WHAT YOU HAVE TO DO:
Working from the top of the records below, reproduce each line exactly, ending once you have written the line containing "IC1 pin G1: none -> OUT".

INPUT FOR THIS TASK:
----

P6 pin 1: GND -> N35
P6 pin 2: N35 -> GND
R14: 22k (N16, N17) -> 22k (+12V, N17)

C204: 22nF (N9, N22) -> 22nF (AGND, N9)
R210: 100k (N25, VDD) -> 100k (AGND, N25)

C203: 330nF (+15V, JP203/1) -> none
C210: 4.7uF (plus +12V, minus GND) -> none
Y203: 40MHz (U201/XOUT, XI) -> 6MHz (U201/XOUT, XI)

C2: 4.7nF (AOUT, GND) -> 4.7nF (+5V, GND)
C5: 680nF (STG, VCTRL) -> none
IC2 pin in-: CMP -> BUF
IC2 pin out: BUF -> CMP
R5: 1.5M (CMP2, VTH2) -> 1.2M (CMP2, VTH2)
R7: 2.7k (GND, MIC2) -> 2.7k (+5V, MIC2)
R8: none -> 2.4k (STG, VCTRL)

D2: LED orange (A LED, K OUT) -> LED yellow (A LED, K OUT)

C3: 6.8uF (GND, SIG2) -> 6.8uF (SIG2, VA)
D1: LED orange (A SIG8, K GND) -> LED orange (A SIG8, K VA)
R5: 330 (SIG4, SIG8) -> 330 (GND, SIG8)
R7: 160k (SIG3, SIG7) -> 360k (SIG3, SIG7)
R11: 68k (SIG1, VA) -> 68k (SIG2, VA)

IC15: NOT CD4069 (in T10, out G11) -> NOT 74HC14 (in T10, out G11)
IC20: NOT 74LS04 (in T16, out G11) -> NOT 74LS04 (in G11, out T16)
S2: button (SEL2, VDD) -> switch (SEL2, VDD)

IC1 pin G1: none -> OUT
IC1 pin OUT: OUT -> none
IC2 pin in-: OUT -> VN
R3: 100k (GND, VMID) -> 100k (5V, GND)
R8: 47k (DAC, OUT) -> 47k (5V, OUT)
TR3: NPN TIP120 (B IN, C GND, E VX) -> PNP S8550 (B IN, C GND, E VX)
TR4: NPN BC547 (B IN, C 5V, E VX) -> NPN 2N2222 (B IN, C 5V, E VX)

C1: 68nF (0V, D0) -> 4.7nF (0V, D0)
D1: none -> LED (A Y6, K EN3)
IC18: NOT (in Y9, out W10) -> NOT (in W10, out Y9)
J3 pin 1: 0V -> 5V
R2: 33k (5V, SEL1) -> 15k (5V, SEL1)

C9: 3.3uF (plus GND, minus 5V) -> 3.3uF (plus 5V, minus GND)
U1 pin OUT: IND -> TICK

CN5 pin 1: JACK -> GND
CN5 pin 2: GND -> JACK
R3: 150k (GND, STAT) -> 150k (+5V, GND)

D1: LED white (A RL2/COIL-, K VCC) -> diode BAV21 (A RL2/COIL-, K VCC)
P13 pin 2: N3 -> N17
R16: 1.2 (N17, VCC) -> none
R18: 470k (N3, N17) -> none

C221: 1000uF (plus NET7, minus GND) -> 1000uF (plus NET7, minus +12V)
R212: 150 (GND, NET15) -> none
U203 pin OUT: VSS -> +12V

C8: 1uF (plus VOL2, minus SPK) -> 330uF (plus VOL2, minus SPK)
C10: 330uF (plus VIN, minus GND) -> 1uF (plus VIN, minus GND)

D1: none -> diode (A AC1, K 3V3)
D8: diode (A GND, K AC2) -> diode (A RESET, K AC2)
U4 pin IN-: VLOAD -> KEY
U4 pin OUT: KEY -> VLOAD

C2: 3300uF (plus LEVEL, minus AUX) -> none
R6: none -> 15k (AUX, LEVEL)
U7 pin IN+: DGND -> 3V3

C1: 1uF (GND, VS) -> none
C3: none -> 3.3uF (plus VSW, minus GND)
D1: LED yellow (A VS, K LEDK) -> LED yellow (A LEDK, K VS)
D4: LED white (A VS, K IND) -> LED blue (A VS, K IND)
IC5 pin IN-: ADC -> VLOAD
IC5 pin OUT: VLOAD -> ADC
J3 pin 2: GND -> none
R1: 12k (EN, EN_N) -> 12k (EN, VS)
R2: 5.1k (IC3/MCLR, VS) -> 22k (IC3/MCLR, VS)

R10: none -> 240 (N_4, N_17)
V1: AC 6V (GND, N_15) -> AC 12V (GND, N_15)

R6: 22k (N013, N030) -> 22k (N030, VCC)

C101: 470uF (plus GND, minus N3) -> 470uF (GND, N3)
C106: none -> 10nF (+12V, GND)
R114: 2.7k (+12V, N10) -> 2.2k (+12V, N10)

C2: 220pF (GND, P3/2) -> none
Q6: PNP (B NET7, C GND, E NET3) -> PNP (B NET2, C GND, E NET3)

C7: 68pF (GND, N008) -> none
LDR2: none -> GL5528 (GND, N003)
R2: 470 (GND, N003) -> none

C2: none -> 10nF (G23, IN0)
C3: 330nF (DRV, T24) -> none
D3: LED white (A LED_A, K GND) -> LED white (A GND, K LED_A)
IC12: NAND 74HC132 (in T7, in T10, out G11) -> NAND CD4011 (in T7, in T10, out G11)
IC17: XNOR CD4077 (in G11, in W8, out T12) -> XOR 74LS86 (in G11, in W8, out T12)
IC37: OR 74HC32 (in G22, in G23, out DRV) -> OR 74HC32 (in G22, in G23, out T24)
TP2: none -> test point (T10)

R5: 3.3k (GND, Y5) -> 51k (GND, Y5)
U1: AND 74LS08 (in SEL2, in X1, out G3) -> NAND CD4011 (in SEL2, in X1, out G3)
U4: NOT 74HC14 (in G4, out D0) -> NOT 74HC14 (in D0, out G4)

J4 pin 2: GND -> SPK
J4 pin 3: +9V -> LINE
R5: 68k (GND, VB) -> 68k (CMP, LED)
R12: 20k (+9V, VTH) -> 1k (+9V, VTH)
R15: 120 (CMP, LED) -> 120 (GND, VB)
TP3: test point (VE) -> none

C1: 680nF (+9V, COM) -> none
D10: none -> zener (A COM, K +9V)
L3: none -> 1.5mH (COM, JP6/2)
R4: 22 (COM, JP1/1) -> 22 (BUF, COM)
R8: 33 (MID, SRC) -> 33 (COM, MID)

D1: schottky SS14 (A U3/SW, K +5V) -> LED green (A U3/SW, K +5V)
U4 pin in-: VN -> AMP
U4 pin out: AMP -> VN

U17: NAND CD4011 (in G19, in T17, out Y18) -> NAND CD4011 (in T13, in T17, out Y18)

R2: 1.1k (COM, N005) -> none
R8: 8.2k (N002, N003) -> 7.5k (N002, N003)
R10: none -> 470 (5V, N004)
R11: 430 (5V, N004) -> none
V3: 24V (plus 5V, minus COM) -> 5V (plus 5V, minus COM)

----

OUTPUT FOR THIS TASK:
P6 pin 1: GND -> N35
P6 pin 2: N35 -> GND
R14: 22k (N16, N17) -> 22k (+12V, N17)

C204: 22nF (N9, N22) -> 22nF (AGND, N9)
R210: 100k (N25, VDD) -> 100k (AGND, N25)

C203: 330nF (+15V, JP203/1) -> none
C210: 4.7uF (plus +12V, minus GND) -> none
Y203: 40MHz (U201/XOUT, XI) -> 6MHz (U201/XOUT, XI)

C2: 4.7nF (AOUT, GND) -> 4.7nF (+5V, GND)
C5: 680nF (STG, VCTRL) -> none
IC2 pin in-: CMP -> BUF
IC2 pin out: BUF -> CMP
R5: 1.5M (CMP2, VTH2) -> 1.2M (CMP2, VTH2)
R7: 2.7k (GND, MIC2) -> 2.7k (+5V, MIC2)
R8: none -> 2.4k (STG, VCTRL)

D2: LED orange (A LED, K OUT) -> LED yellow (A LED, K OUT)

C3: 6.8uF (GND, SIG2) -> 6.8uF (SIG2, VA)
D1: LED orange (A SIG8, K GND) -> LED orange (A SIG8, K VA)
R5: 330 (SIG4, SIG8) -> 330 (GND, SIG8)
R7: 160k (SIG3, SIG7) -> 360k (SIG3, SIG7)
R11: 68k (SIG1, VA) -> 68k (SIG2, VA)

IC15: NOT CD4069 (in T10, out G11) -> NOT 74HC14 (in T10, out G11)
IC20: NOT 74LS04 (in T16, out G11) -> NOT 74LS04 (in G11, out T16)
S2: button (SEL2, VDD) -> switch (SEL2, VDD)

IC1 pin G1: none -> OUT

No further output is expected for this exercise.